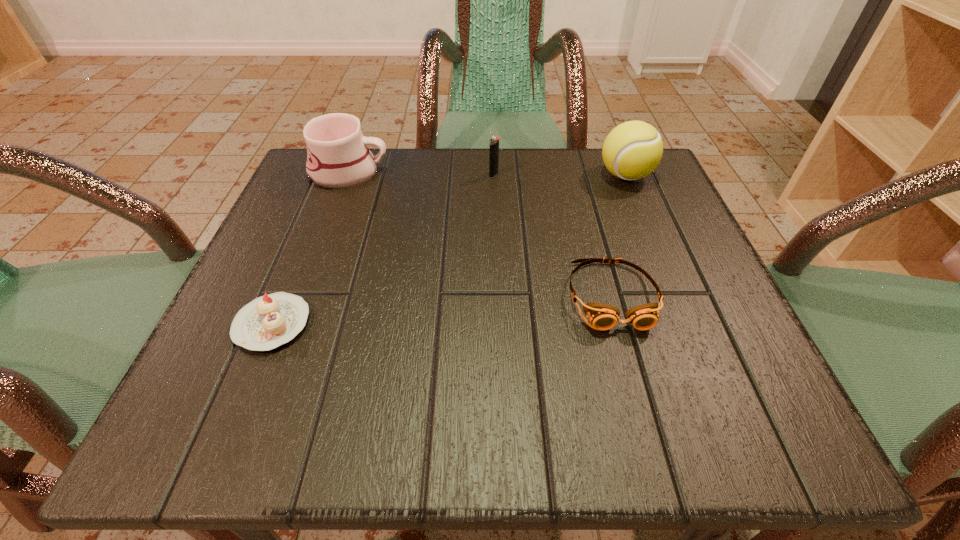
Where is `free space at the far edge of the desktop`? The image size is (960, 540). free space at the far edge of the desktop is located at coordinates (514, 212).

You are a GUI agent. You are given a task and a screenshot of the screen. Output one action in this format:
    pyautogui.click(x=<x>, y=<y>)
    Task: Click on the vacant space at the near edge
    The image size is (960, 540).
    Given the screenshot: What is the action you would take?
    pyautogui.click(x=622, y=412)

Image resolution: width=960 pixels, height=540 pixels. Identify the location of vacant space at the left edge of the desktop. (x=262, y=242).

The width and height of the screenshot is (960, 540). What are the coordinates of `free spot at the right edge of the desktop` in the screenshot? It's located at (721, 354).

You are a GUI agent. You are given a task and a screenshot of the screen. Output one action in this format:
    pyautogui.click(x=<x>, y=<y>)
    Task: Click on the free region at the far left corner
    
    Given the screenshot: What is the action you would take?
    pyautogui.click(x=348, y=205)

The height and width of the screenshot is (540, 960). Identify the location of free spot at the near left corner of the desktop. (169, 427).

I want to click on vacant area that lies between the igniter and the tennis ball, so click(x=560, y=176).

I want to click on empty location between the igniter and the cupcake, so click(383, 249).

This screenshot has width=960, height=540. I want to click on vacant space that's between the cupcake and the tennis ball, so click(x=449, y=249).

Locate an element on the screen. The width and height of the screenshot is (960, 540). empty location between the mug and the cupcake is located at coordinates (310, 248).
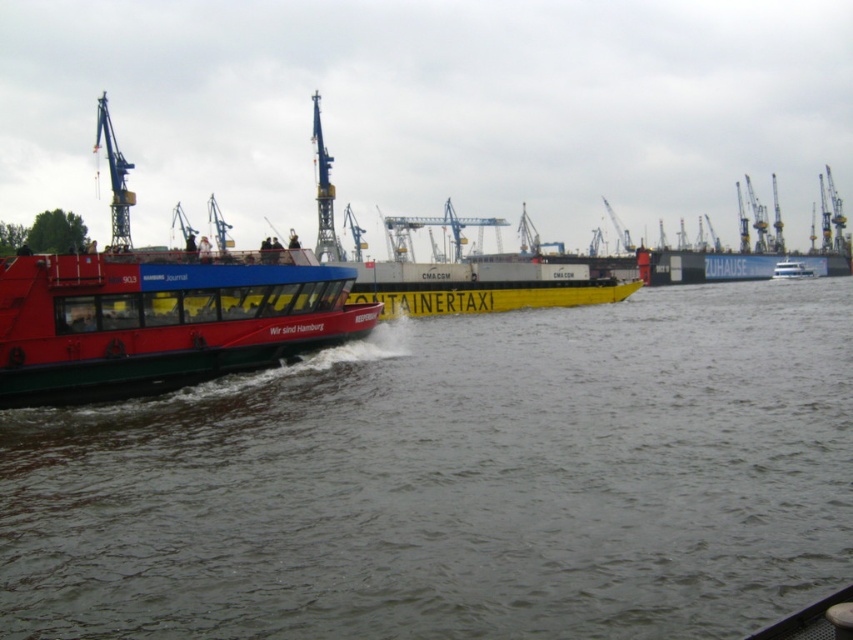
Question: Which object is farther from the camera taking this photo?

Choices:
 (A) yellow matte container taxi at center
 (B) smooth water at center
 (C) matte red ferry at left

Answer: (A)

Question: Is smooth water at center positioned in front of yellow matte container taxi at center?

Choices:
 (A) yes
 (B) no

Answer: (A)

Question: Can you confirm if smooth water at center is positioned to the left of yellow matte container taxi at center?

Choices:
 (A) yes
 (B) no

Answer: (A)

Question: Can you confirm if matte red ferry at left is positioned above yellow matte container taxi at center?

Choices:
 (A) yes
 (B) no

Answer: (B)

Question: Which object appears closest to the camera in this image?

Choices:
 (A) smooth water at center
 (B) matte red ferry at left
 (C) yellow matte container taxi at center

Answer: (A)

Question: Estimate the real-world distances between objects in this image. Which object is closer to the yellow matte container taxi at center?

Choices:
 (A) matte red ferry at left
 (B) smooth water at center

Answer: (B)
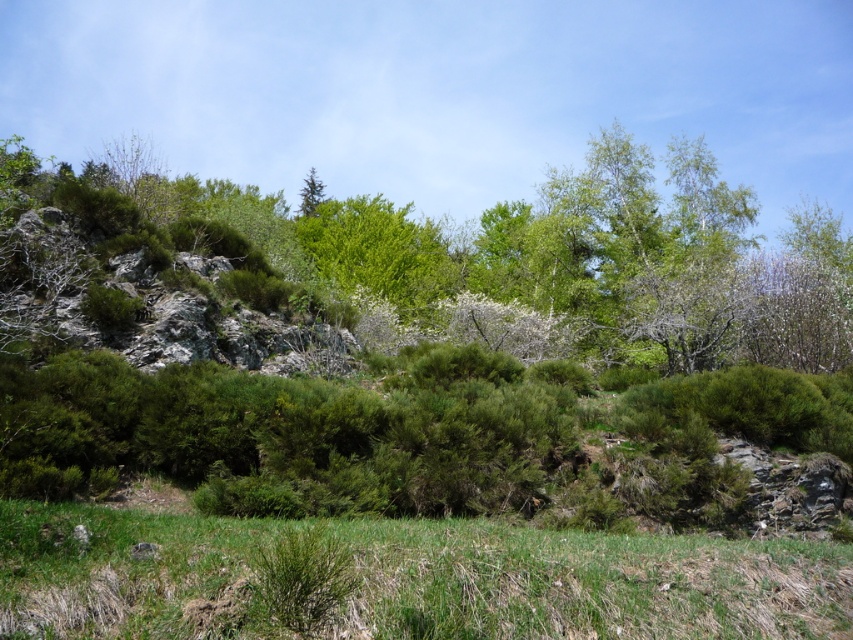
Question: In this image, where is green leafy tree at upper center located relative to green matte tree at upper center?

Choices:
 (A) left
 (B) right

Answer: (A)

Question: Is the position of green grassy at lower center more distant than that of green matte tree at upper center?

Choices:
 (A) no
 (B) yes

Answer: (A)

Question: Is green leafy tree at upper center to the right of green matte tree at upper center from the viewer's perspective?

Choices:
 (A) yes
 (B) no

Answer: (B)

Question: Which of the following is the closest to the observer?

Choices:
 (A) green grassy at lower center
 (B) green matte tree at upper center
 (C) green leafy tree at upper center

Answer: (A)

Question: Which object is positioned closest to the green grassy at lower center?

Choices:
 (A) green leafy tree at upper center
 (B) green matte tree at upper center

Answer: (A)

Question: Among these objects, which one is nearest to the camera?

Choices:
 (A) green leafy tree at upper center
 (B) green matte tree at upper center

Answer: (A)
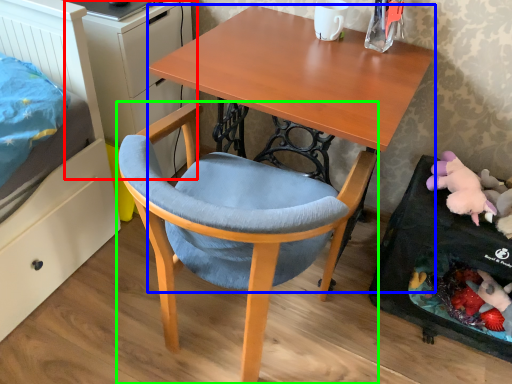
Question: Which object is the farthest from dresser (highlighted by a red box)? Choose among these: desk (highlighted by a blue box) or chair (highlighted by a green box).

Choices:
 (A) desk
 (B) chair

Answer: (B)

> _EXERCISE_:
Output every line of the data above as a Markdown table with the columns Row and Line, numbering the rows in order and skipping blank lines. Omit the pictures.

> _OUTPUT FOR THIS EXERCISE_:
| Row | Line |
|---|---|
| 1 | Where is `free space at the far edge of the desktop`? The image size is (960, 540). free space at the far edge of the desktop is located at coordinates (514, 212). |
| 2 | You are a GUI agent. You are given a task and a screenshot of the screen. Output one action in this format: |
| 3 |     pyautogui.click(x=<x>, y=<y>) |
| 4 |     Task: Click on the vacant space at the near edge |
| 5 |     The image size is (960, 540). |
| 6 |     Given the screenshot: What is the action you would take? |
| 7 |     pyautogui.click(x=622, y=412) |
| 8 | Image resolution: width=960 pixels, height=540 pixels. Identify the location of vacant space at the left edge of the desktop. (x=262, y=242). |
| 9 | The width and height of the screenshot is (960, 540). What are the coordinates of `free spot at the right edge of the desktop` in the screenshot? It's located at (721, 354). |
| 10 | You are a GUI agent. You are given a task and a screenshot of the screen. Output one action in this format: |
| 11 |     pyautogui.click(x=<x>, y=<y>) |
| 12 |     Task: Click on the free region at the far left corner |
| 13 |     Given the screenshot: What is the action you would take? |
| 14 |     pyautogui.click(x=348, y=205) |
| 15 | The height and width of the screenshot is (540, 960). Identify the location of free spot at the near left corner of the desktop. (169, 427). |
| 16 | I want to click on vacant area that lies between the igniter and the tennis ball, so click(x=560, y=176). |
| 17 | I want to click on empty location between the igniter and the cupcake, so click(383, 249). |
| 18 | This screenshot has width=960, height=540. I want to click on vacant space that's between the cupcake and the tennis ball, so click(x=449, y=249). |
| 19 | Locate an element on the screen. The width and height of the screenshot is (960, 540). empty location between the mug and the cupcake is located at coordinates (310, 248). |
| 20 | Question: Which object is farther from the camera taking this photo? |
| 21 | Choices: |
| 22 |  (A) yellow matte container taxi at center |
| 23 |  (B) smooth water at center |
| 24 |  (C) matte red ferry at left |
| 25 | Answer: (A) |
| 26 | Question: Is smooth water at center positioned in front of yellow matte container taxi at center? |
| 27 | Choices: |
| 28 |  (A) yes |
| 29 |  (B) no |
| 30 | Answer: (A) |
| 31 | Question: Can you confirm if smooth water at center is positioned to the left of yellow matte container taxi at center? |
| 32 | Choices: |
| 33 |  (A) yes |
| 34 |  (B) no |
| 35 | Answer: (A) |
| 36 | Question: Can you confirm if matte red ferry at left is positioned above yellow matte container taxi at center? |
| 37 | Choices: |
| 38 |  (A) yes |
| 39 |  (B) no |
| 40 | Answer: (B) |
| 41 | Question: Which object appears closest to the camera in this image? |
| 42 | Choices: |
| 43 |  (A) smooth water at center |
| 44 |  (B) matte red ferry at left |
| 45 |  (C) yellow matte container taxi at center |
| 46 | Answer: (A) |
| 47 | Question: Estimate the real-world distances between objects in this image. Which object is closer to the yellow matte container taxi at center? |
| 48 | Choices: |
| 49 |  (A) matte red ferry at left |
| 50 |  (B) smooth water at center |
| 51 | Answer: (B) |
| 52 | Question: In this image, where is green leafy tree at upper center located relative to green matte tree at upper center? |
| 53 | Choices: |
| 54 |  (A) left |
| 55 |  (B) right |
| 56 | Answer: (A) |
| 57 | Question: Is the position of green grassy at lower center more distant than that of green matte tree at upper center? |
| 58 | Choices: |
| 59 |  (A) no |
| 60 |  (B) yes |
| 61 | Answer: (A) |
| 62 | Question: Is green leafy tree at upper center to the right of green matte tree at upper center from the viewer's perspective? |
| 63 | Choices: |
| 64 |  (A) yes |
| 65 |  (B) no |
| 66 | Answer: (B) |
| 67 | Question: Which of the following is the closest to the observer? |
| 68 | Choices: |
| 69 |  (A) green grassy at lower center |
| 70 |  (B) green matte tree at upper center |
| 71 |  (C) green leafy tree at upper center |
| 72 | Answer: (A) |
| 73 | Question: Which object is positioned closest to the green grassy at lower center? |
| 74 | Choices: |
| 75 |  (A) green leafy tree at upper center |
| 76 |  (B) green matte tree at upper center |
| 77 | Answer: (A) |
| 78 | Question: Among these objects, which one is nearest to the camera? |
| 79 | Choices: |
| 80 |  (A) green leafy tree at upper center |
| 81 |  (B) green matte tree at upper center |
| 82 | Answer: (A) |
| 83 | Question: Which object is the farthest from dresser (highlighted by a red box)? Choose among these: desk (highlighted by a blue box) or chair (highlighted by a green box). |
| 84 | Choices: |
| 85 |  (A) desk |
| 86 |  (B) chair |
| 87 | Answer: (B) |